* **Set problem**
Pull out the items below, copying them word for word, from the first line through the line with "gray pentagon: moved 4 px right, 5 px down", including that line.

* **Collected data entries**

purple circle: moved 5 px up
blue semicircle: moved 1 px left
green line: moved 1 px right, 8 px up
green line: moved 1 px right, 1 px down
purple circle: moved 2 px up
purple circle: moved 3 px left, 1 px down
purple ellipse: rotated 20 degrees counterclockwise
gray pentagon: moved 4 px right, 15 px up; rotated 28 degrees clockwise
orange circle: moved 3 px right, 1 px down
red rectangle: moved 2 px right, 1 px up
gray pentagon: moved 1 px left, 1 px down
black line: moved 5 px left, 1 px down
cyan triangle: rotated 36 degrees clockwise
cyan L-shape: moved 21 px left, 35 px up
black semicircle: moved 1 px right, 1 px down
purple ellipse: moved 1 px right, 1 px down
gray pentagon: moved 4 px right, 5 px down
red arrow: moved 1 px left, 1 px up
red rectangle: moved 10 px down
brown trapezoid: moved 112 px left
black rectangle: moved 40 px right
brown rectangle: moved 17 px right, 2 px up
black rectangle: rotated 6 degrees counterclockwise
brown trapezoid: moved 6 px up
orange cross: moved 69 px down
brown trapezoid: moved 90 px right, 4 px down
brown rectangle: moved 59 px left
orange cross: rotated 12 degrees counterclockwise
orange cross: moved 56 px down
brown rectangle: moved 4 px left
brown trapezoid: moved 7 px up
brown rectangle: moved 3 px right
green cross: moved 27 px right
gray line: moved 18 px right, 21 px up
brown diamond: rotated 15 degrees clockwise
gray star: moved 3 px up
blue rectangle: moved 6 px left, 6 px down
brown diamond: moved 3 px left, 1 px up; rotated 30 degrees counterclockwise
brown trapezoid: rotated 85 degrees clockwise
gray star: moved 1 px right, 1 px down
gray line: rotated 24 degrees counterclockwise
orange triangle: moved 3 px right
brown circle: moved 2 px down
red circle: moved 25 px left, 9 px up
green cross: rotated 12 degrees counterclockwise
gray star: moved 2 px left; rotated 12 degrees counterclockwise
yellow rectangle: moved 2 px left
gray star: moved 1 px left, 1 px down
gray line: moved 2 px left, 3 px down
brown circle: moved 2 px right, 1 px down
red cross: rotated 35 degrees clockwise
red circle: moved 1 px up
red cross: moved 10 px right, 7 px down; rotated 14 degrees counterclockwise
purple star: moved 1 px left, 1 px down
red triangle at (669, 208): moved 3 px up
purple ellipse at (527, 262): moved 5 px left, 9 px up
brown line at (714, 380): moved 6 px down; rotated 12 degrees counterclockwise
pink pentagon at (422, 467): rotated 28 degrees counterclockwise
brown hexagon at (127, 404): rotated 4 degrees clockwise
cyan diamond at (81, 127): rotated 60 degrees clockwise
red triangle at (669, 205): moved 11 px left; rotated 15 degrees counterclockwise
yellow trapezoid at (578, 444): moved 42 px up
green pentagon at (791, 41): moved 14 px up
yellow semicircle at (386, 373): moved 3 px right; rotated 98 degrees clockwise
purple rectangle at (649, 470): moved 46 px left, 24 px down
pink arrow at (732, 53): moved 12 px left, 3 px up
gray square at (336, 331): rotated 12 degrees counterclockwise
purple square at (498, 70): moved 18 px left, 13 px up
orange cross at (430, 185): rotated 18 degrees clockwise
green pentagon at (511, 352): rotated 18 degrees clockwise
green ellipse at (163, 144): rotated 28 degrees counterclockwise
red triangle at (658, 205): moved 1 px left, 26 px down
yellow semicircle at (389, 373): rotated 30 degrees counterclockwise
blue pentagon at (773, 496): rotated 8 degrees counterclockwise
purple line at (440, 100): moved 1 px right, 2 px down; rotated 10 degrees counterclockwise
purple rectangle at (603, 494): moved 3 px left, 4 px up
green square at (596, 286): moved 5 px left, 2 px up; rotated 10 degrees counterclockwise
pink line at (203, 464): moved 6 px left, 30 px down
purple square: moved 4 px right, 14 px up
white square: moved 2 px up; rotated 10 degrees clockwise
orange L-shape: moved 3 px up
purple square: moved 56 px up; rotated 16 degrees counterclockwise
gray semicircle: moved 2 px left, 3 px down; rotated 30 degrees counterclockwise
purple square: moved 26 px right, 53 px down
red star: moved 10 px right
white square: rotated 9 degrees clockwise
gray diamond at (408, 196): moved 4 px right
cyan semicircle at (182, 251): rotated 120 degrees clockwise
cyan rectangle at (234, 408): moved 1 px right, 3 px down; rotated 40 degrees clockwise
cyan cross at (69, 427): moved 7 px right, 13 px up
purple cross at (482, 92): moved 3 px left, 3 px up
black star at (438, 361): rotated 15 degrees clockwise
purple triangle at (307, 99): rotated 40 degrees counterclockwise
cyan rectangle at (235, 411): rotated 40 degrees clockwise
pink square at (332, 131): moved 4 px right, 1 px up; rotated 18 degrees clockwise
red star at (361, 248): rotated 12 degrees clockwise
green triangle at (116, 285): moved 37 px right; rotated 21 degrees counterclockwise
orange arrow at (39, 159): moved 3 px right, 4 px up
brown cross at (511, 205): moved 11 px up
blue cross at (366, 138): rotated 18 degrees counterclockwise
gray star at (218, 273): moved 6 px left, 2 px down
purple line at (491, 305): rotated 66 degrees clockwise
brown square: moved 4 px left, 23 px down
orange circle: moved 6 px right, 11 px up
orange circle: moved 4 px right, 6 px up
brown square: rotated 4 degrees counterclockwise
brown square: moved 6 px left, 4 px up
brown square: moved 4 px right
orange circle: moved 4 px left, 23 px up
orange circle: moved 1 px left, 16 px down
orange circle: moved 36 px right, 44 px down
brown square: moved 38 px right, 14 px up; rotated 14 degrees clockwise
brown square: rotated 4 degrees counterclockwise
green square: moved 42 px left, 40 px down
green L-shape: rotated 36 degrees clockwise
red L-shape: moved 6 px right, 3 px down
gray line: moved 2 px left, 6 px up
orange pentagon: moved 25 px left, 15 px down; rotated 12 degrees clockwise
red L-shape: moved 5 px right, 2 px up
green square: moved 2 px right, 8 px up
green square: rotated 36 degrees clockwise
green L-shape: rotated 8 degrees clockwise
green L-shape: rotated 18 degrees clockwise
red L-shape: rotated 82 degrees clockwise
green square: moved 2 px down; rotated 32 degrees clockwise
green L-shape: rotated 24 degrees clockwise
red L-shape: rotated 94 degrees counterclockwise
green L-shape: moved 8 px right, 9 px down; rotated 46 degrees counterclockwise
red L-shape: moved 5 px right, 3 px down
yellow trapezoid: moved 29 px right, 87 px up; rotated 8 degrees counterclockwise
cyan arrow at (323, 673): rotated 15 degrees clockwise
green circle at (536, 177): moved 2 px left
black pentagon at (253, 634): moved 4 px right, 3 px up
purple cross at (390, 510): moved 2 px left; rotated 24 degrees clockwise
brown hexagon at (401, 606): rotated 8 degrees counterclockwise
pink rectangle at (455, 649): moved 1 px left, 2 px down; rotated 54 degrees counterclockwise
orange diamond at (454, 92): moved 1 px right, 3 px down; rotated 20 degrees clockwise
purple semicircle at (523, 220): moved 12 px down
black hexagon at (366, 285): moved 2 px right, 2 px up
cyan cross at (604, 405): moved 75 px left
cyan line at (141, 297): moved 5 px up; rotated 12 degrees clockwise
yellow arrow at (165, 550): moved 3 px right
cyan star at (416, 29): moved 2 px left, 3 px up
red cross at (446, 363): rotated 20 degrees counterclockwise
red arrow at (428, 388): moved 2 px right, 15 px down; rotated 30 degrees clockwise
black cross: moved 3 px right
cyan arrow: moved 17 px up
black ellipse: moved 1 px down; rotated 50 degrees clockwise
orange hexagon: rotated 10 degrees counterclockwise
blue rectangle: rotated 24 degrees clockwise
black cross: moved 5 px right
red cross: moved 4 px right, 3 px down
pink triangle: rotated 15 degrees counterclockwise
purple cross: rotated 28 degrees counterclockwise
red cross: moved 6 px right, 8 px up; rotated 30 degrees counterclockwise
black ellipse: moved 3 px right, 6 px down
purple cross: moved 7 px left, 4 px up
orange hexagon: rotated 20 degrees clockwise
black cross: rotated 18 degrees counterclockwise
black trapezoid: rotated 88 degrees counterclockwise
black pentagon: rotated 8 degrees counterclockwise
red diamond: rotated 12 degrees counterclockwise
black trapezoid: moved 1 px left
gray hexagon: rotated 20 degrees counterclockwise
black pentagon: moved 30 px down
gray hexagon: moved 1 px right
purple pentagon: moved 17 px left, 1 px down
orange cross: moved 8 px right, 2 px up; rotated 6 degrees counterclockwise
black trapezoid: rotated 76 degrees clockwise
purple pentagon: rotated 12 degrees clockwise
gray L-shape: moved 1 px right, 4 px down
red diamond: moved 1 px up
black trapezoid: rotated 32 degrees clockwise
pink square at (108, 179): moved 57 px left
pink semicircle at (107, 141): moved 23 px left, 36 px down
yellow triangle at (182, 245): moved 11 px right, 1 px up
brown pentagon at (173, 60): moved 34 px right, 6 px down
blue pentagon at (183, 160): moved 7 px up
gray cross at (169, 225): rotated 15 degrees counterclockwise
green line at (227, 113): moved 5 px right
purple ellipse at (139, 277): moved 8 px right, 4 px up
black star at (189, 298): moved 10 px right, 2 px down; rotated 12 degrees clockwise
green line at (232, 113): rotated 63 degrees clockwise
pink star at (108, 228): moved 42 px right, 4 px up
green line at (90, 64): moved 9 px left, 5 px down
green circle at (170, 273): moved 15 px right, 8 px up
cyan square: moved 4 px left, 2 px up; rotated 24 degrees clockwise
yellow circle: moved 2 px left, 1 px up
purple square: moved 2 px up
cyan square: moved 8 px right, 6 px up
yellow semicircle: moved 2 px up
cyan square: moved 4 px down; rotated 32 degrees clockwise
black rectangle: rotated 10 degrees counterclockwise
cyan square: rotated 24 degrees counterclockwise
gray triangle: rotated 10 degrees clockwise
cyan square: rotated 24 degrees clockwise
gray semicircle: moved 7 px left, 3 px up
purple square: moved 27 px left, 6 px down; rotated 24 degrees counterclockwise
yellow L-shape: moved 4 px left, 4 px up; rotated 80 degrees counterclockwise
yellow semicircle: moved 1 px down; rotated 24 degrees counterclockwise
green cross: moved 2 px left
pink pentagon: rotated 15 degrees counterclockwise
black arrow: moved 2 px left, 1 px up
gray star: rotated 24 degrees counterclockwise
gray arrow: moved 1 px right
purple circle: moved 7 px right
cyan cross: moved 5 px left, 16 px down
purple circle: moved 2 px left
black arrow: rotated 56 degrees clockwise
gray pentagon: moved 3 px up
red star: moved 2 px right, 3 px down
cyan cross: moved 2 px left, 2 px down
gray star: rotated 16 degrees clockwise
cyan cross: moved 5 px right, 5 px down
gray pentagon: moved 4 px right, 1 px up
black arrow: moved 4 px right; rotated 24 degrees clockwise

* **Written reply**
purple circle: moved 5 px up
blue semicircle: moved 1 px left
green line: moved 1 px right, 8 px up
green line: moved 1 px right, 1 px down
purple circle: moved 2 px up
purple circle: moved 3 px left, 1 px down
purple ellipse: rotated 20 degrees counterclockwise
gray pentagon: moved 4 px right, 15 px up; rotated 28 degrees clockwise
orange circle: moved 3 px right, 1 px down
red rectangle: moved 2 px right, 1 px up
gray pentagon: moved 1 px left, 1 px down
black line: moved 5 px left, 1 px down
cyan triangle: rotated 36 degrees clockwise
cyan L-shape: moved 21 px left, 35 px up
black semicircle: moved 1 px right, 1 px down
purple ellipse: moved 1 px right, 1 px down
gray pentagon: moved 4 px right, 5 px down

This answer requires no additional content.